- **RECORDS SUPPLIED**:
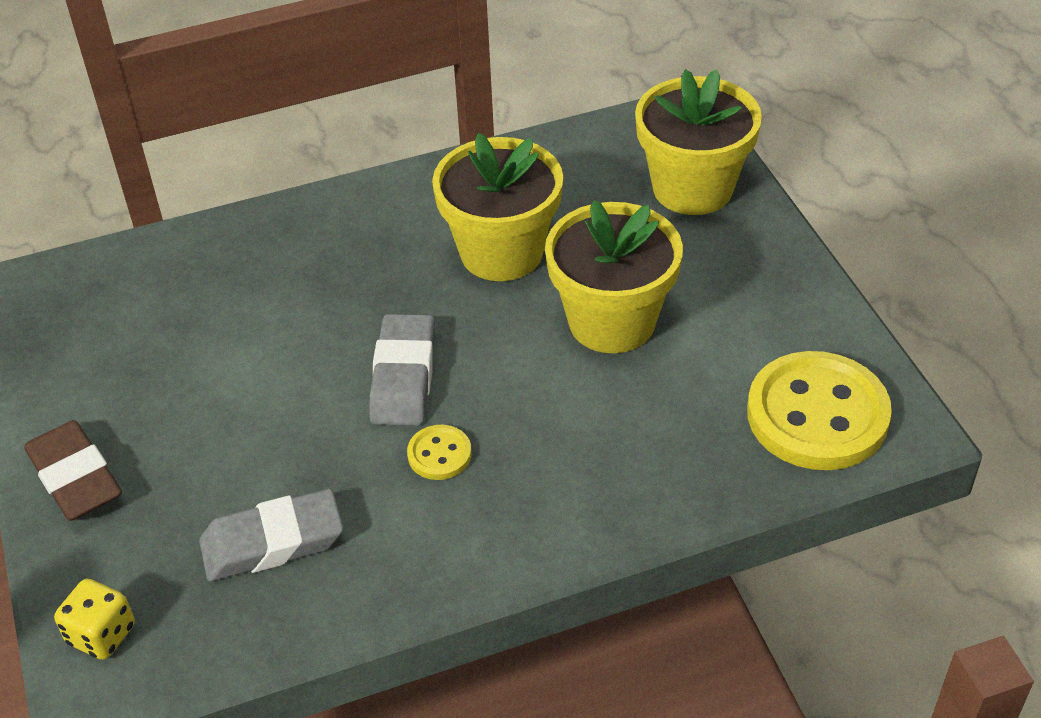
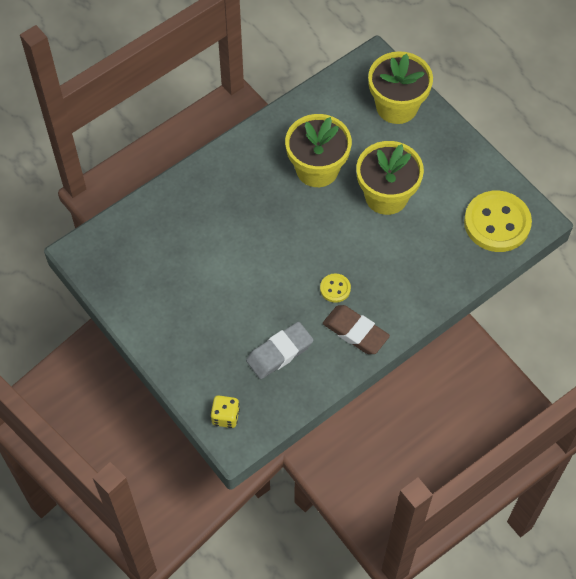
camera: 20 degrees left, 15 degrees up
(75, 477) = (170, 346): brown eraser -> brown eraser (355, 332)
(404, 377) = (300, 252): grey eraser -> none

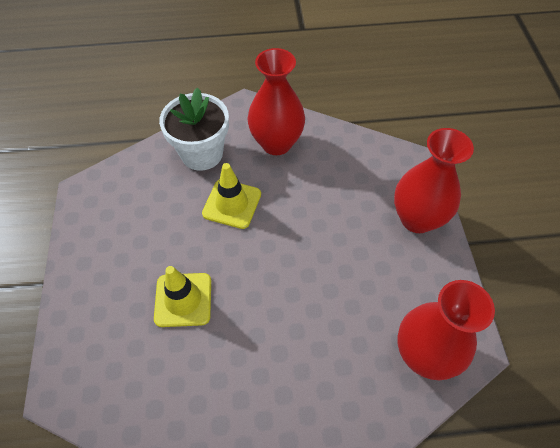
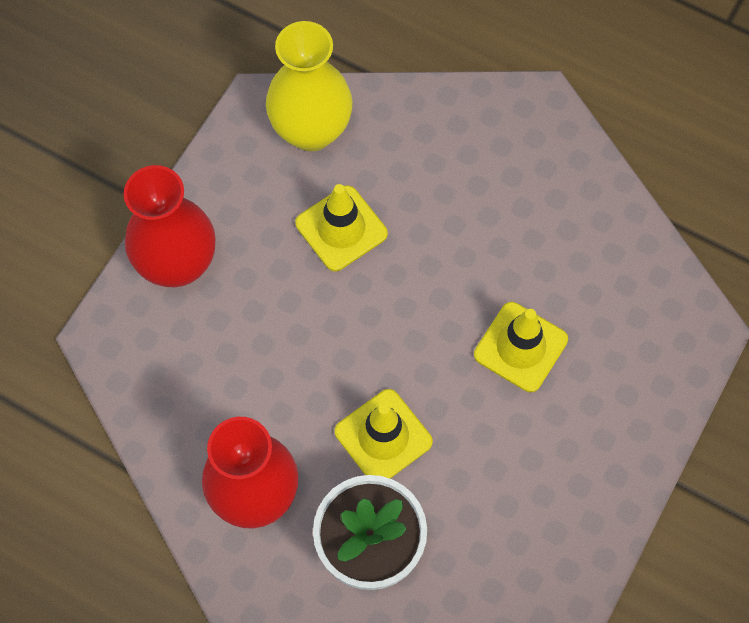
camera: 145 degrees left, 10 degrees up
(347, 300) = (341, 228): none -> yellow traffic cone
(424, 354) = (311, 130): red vase -> yellow vase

- **AIM OF THE TASK**: Omitting all images, print the listing exactly.

- **ANSWER SECTION**:
camera: 20 degrees left, 15 degrees up
(75, 477) = (170, 346): brown eraser -> brown eraser (355, 332)
(404, 377) = (300, 252): grey eraser -> none

camera: 145 degrees left, 10 degrees up
(347, 300) = (341, 228): none -> yellow traffic cone
(424, 354) = (311, 130): red vase -> yellow vase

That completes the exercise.